▶ **Exercise objective**
Whenever a picture appears in the data, skip it and write out all other material exactly.

▶ **Collected data**
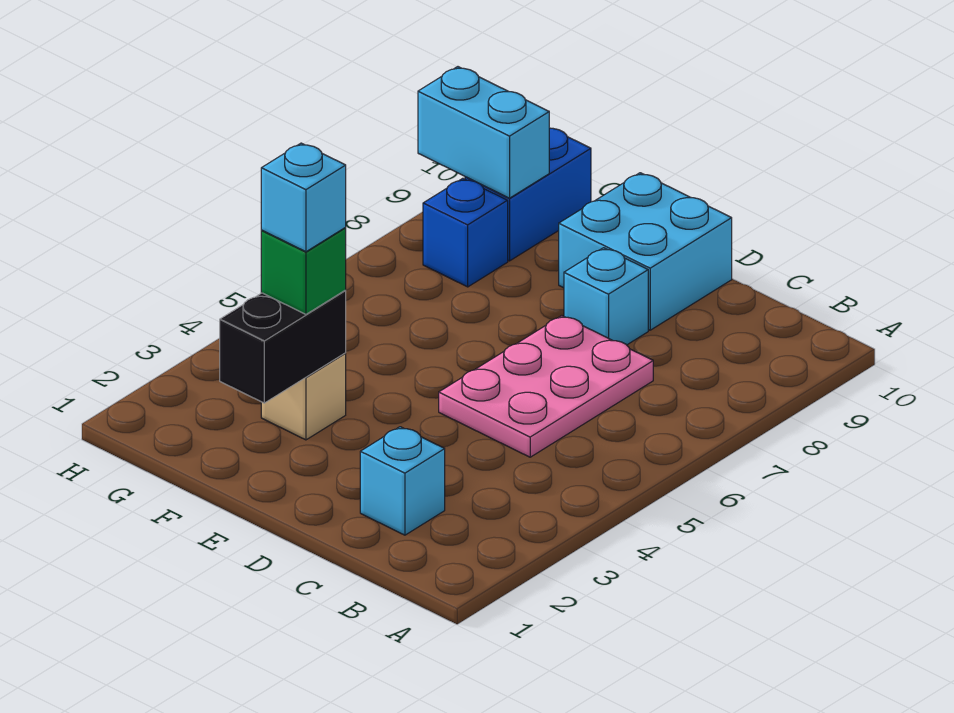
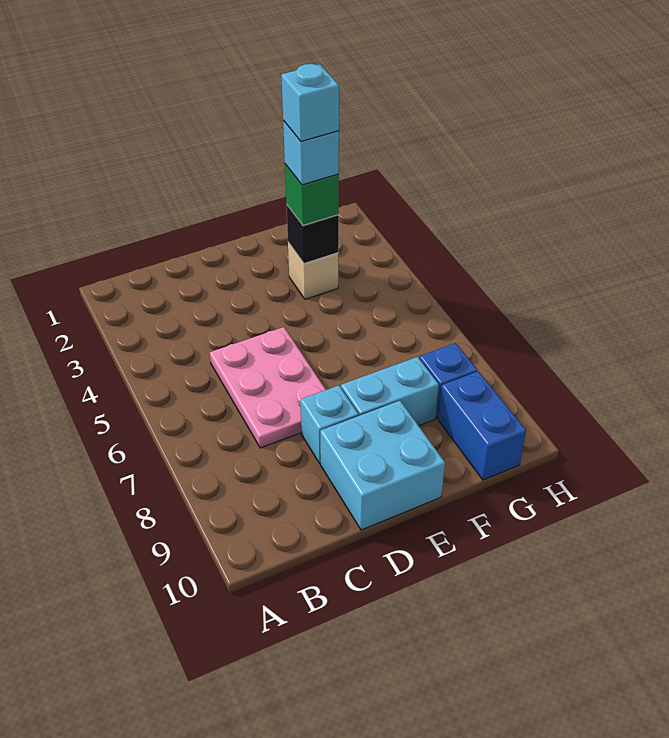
cyan brick C2 level 1 -> cyan brick F3 level 5
black brick F2:F3 level 2 -> black brick F3 level 2
cyan brick G9:H9 level 2 -> cyan brick E8:F8 level 1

▶ **Expected answer**
cyan brick C2 level 1 -> cyan brick F3 level 5
black brick F2:F3 level 2 -> black brick F3 level 2
cyan brick G9:H9 level 2 -> cyan brick E8:F8 level 1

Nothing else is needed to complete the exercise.